▸ Work required
For this task, copy the data that follows exactly, keeping every character.

[Data for the task Boundary: Start]

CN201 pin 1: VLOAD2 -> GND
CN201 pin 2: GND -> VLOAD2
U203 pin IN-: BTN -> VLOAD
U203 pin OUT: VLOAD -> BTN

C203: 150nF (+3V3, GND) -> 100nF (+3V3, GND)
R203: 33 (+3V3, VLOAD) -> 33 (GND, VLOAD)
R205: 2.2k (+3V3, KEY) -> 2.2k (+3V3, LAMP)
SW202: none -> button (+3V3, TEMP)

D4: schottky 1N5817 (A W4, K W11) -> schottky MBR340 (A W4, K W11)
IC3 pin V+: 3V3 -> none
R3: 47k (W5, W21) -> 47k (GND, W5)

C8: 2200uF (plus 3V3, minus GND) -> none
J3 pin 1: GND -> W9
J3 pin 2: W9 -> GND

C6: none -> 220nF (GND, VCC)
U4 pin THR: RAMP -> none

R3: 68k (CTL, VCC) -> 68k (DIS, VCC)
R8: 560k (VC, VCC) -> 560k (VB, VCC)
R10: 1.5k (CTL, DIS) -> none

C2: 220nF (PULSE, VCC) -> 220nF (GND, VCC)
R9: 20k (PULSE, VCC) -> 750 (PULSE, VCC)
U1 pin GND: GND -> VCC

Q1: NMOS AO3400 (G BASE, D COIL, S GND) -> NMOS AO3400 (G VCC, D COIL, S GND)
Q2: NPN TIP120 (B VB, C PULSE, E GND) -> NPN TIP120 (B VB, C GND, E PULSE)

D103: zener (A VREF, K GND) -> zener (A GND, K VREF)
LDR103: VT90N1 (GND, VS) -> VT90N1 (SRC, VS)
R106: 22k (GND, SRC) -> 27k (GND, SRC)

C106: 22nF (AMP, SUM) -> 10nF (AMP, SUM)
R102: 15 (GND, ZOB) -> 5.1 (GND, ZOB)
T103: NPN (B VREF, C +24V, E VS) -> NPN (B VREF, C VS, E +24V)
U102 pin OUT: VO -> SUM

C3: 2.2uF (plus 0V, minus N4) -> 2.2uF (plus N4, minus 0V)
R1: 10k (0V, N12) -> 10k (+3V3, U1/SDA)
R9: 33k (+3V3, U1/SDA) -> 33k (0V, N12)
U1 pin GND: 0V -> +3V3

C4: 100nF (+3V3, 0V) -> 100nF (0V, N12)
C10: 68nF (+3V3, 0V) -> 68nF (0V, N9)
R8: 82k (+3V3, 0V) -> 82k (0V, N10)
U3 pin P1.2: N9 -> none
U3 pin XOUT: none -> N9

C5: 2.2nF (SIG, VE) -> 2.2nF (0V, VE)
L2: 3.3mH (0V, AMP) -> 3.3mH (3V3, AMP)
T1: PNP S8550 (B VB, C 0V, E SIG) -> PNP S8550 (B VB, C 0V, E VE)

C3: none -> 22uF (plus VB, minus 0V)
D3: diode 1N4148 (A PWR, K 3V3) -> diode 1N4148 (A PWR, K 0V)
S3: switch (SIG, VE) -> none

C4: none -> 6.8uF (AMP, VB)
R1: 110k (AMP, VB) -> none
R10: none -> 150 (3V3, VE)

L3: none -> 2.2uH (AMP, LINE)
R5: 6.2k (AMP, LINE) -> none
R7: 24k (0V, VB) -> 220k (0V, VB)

[Data for the task Boundary: End]

▸ Solution for this problem
CN201 pin 1: VLOAD2 -> GND
CN201 pin 2: GND -> VLOAD2
U203 pin IN-: BTN -> VLOAD
U203 pin OUT: VLOAD -> BTN

C203: 150nF (+3V3, GND) -> 100nF (+3V3, GND)
R203: 33 (+3V3, VLOAD) -> 33 (GND, VLOAD)
R205: 2.2k (+3V3, KEY) -> 2.2k (+3V3, LAMP)
SW202: none -> button (+3V3, TEMP)

D4: schottky 1N5817 (A W4, K W11) -> schottky MBR340 (A W4, K W11)
IC3 pin V+: 3V3 -> none
R3: 47k (W5, W21) -> 47k (GND, W5)

C8: 2200uF (plus 3V3, minus GND) -> none
J3 pin 1: GND -> W9
J3 pin 2: W9 -> GND

C6: none -> 220nF (GND, VCC)
U4 pin THR: RAMP -> none

R3: 68k (CTL, VCC) -> 68k (DIS, VCC)
R8: 560k (VC, VCC) -> 560k (VB, VCC)
R10: 1.5k (CTL, DIS) -> none

C2: 220nF (PULSE, VCC) -> 220nF (GND, VCC)
R9: 20k (PULSE, VCC) -> 750 (PULSE, VCC)
U1 pin GND: GND -> VCC

Q1: NMOS AO3400 (G BASE, D COIL, S GND) -> NMOS AO3400 (G VCC, D COIL, S GND)
Q2: NPN TIP120 (B VB, C PULSE, E GND) -> NPN TIP120 (B VB, C GND, E PULSE)

D103: zener (A VREF, K GND) -> zener (A GND, K VREF)
LDR103: VT90N1 (GND, VS) -> VT90N1 (SRC, VS)
R106: 22k (GND, SRC) -> 27k (GND, SRC)

C106: 22nF (AMP, SUM) -> 10nF (AMP, SUM)
R102: 15 (GND, ZOB) -> 5.1 (GND, ZOB)
T103: NPN (B VREF, C +24V, E VS) -> NPN (B VREF, C VS, E +24V)
U102 pin OUT: VO -> SUM

C3: 2.2uF (plus 0V, minus N4) -> 2.2uF (plus N4, minus 0V)
R1: 10k (0V, N12) -> 10k (+3V3, U1/SDA)
R9: 33k (+3V3, U1/SDA) -> 33k (0V, N12)
U1 pin GND: 0V -> +3V3

C4: 100nF (+3V3, 0V) -> 100nF (0V, N12)
C10: 68nF (+3V3, 0V) -> 68nF (0V, N9)
R8: 82k (+3V3, 0V) -> 82k (0V, N10)
U3 pin P1.2: N9 -> none
U3 pin XOUT: none -> N9

C5: 2.2nF (SIG, VE) -> 2.2nF (0V, VE)
L2: 3.3mH (0V, AMP) -> 3.3mH (3V3, AMP)
T1: PNP S8550 (B VB, C 0V, E SIG) -> PNP S8550 (B VB, C 0V, E VE)

C3: none -> 22uF (plus VB, minus 0V)
D3: diode 1N4148 (A PWR, K 3V3) -> diode 1N4148 (A PWR, K 0V)
S3: switch (SIG, VE) -> none

C4: none -> 6.8uF (AMP, VB)
R1: 110k (AMP, VB) -> none
R10: none -> 150 (3V3, VE)

L3: none -> 2.2uH (AMP, LINE)
R5: 6.2k (AMP, LINE) -> none
R7: 24k (0V, VB) -> 220k (0V, VB)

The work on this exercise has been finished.